With the pictures left out, repeat every entry that follows exactly.

Start of Record set

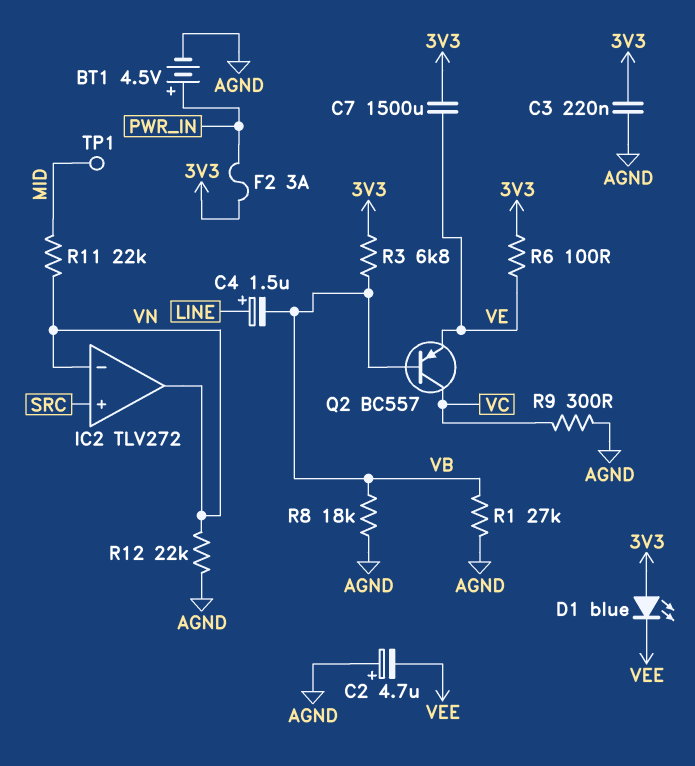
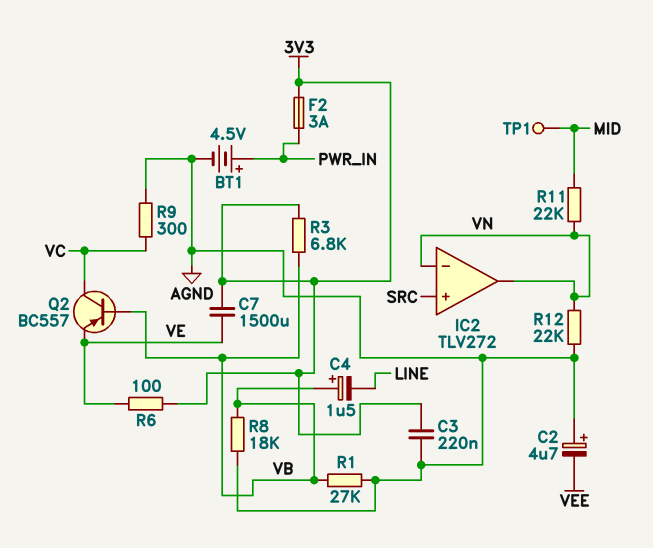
C4: 1.5uF (plus LINE, minus VB) -> 1.5uF (plus VB, minus LINE)
D1: LED blue (A 3V3, K VEE) -> none

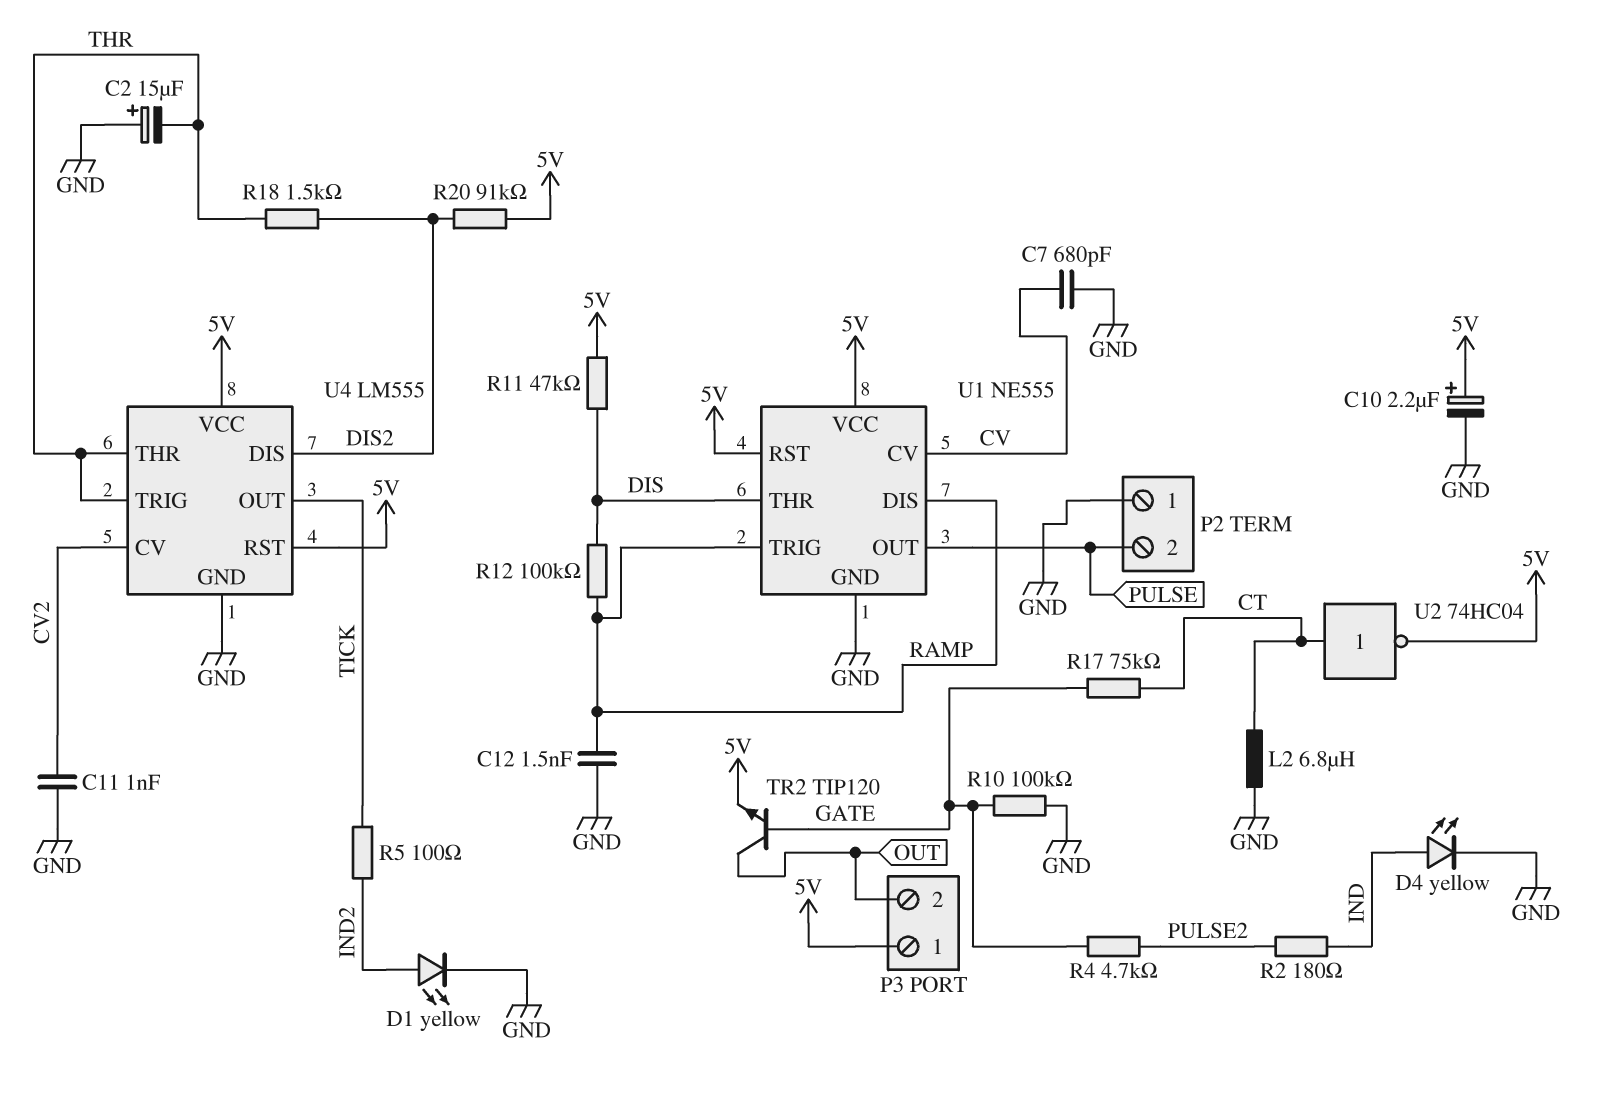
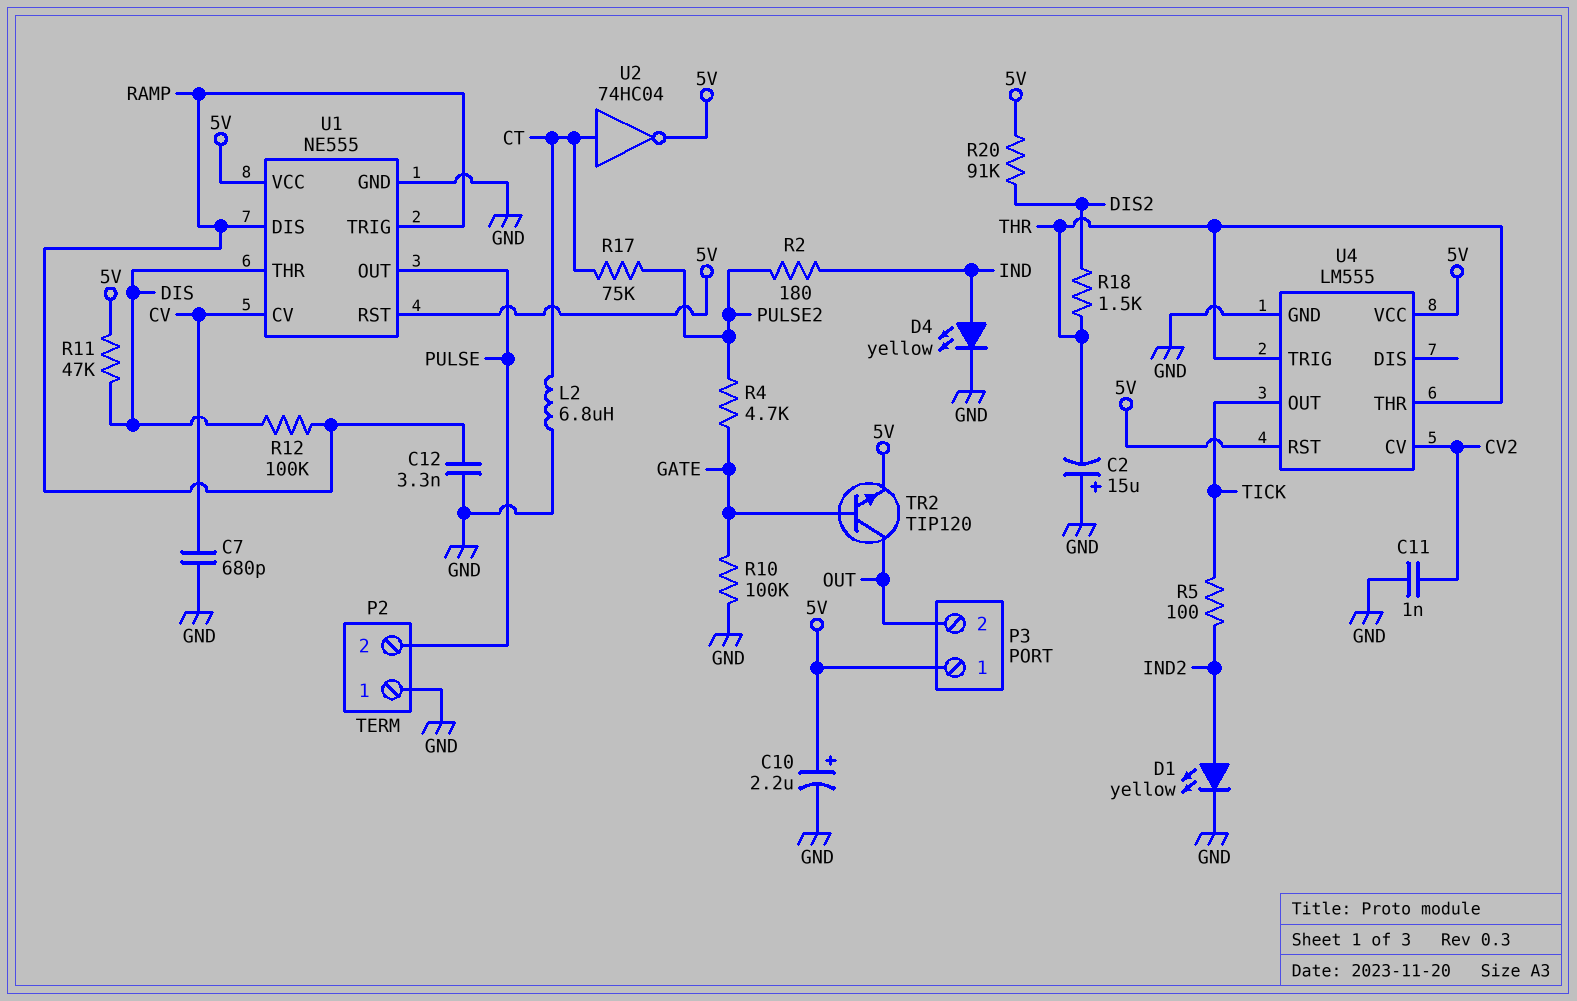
C12: 1.5nF (GND, RAMP) -> 3.3nF (GND, RAMP)
R17: 75k (CT, GATE) -> 75k (CT, PULSE2)
U4 pin DIS: DIS2 -> none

End of Record set

Exercise solution >>
C4: 1.5uF (plus LINE, minus VB) -> 1.5uF (plus VB, minus LINE)
D1: LED blue (A 3V3, K VEE) -> none

C12: 1.5nF (GND, RAMP) -> 3.3nF (GND, RAMP)
R17: 75k (CT, GATE) -> 75k (CT, PULSE2)
U4 pin DIS: DIS2 -> none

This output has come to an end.